Among the entries beneath this sentence, how many lines include the word "none"? Only the number is wanted.
++++++
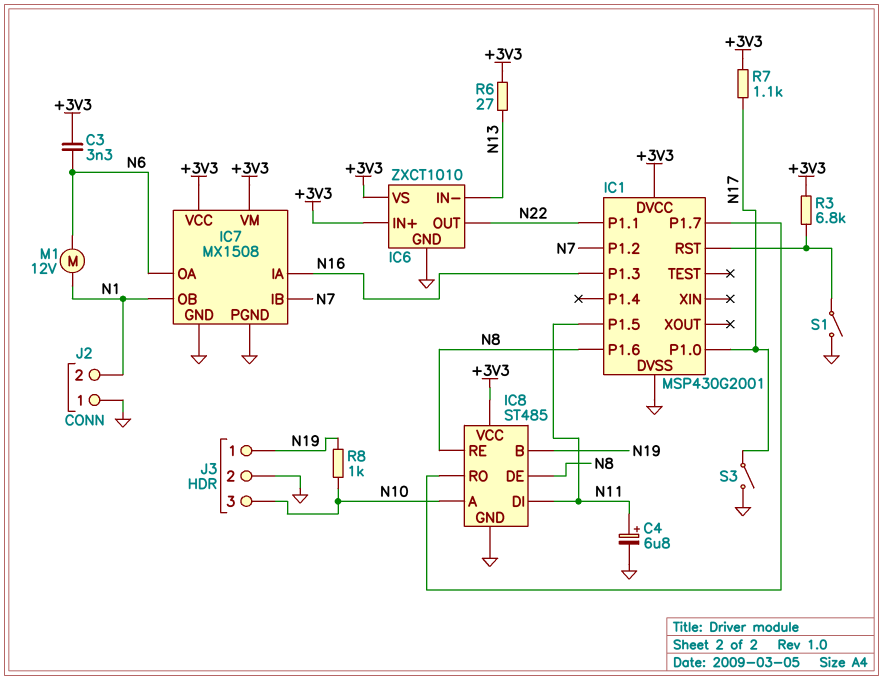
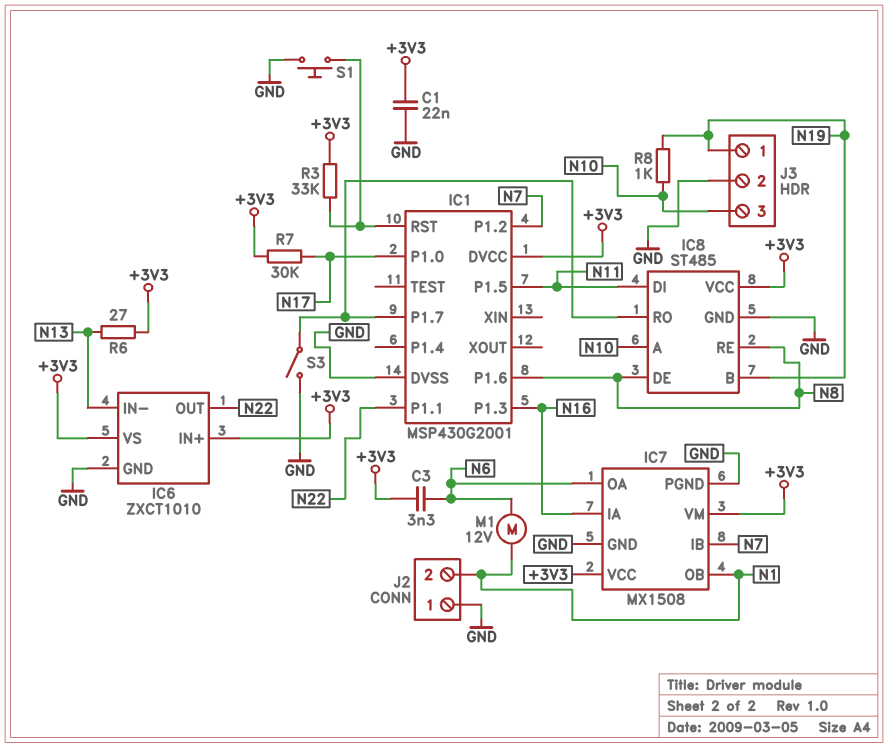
C1: none -> 22nF (+3V3, GND)
C4: 6.8uF (plus N11, minus GND) -> none
R3: 6.8k (+3V3, IC1/RST) -> 33k (+3V3, IC1/RST)
R7: 1.1k (+3V3, N17) -> 30k (+3V3, N17)
S1: switch (GND, IC1/RST) -> button (GND, IC1/RST)
S3: switch (GND, N17) -> switch (GND, IC1/P1.7)

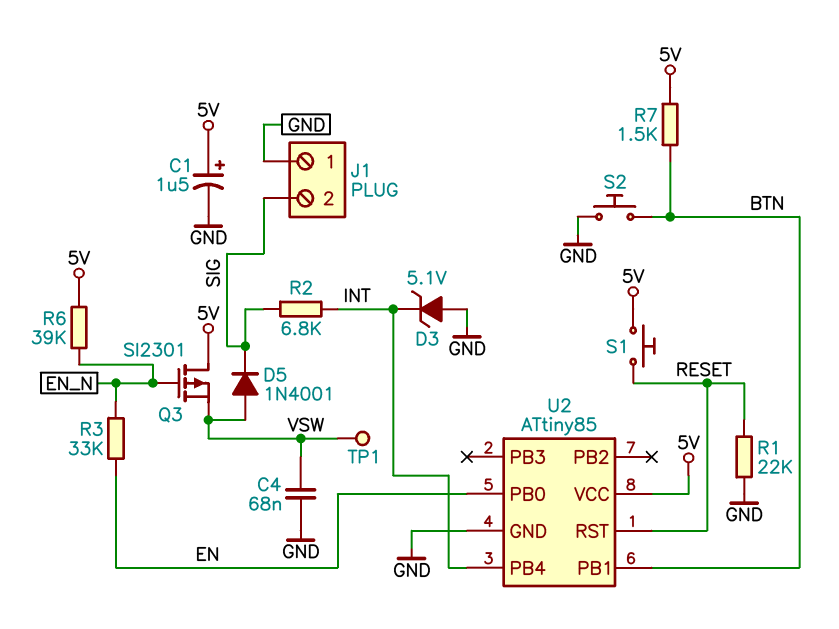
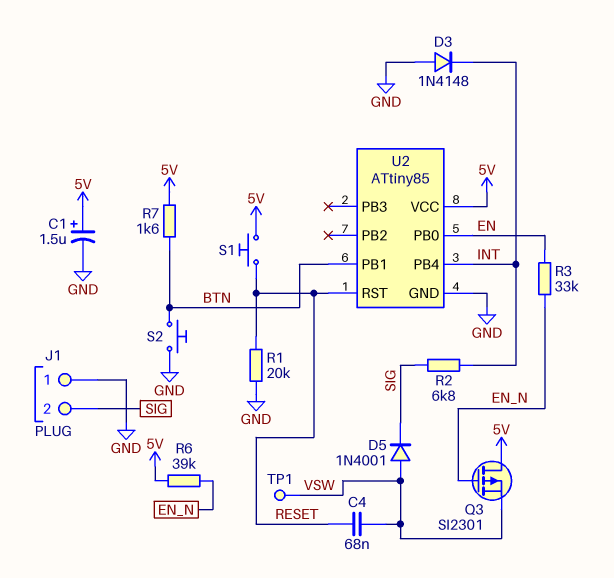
C4: 68nF (GND, VSW) -> 68nF (RESET, VSW)
D3: zener 5.1V (A GND, K INT) -> diode 1N4148 (A GND, K INT)
R1: 22k (GND, RESET) -> 20k (GND, RESET)
R7: 1.5k (5V, BTN) -> 1.6k (5V, BTN)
++++++
Response area →
2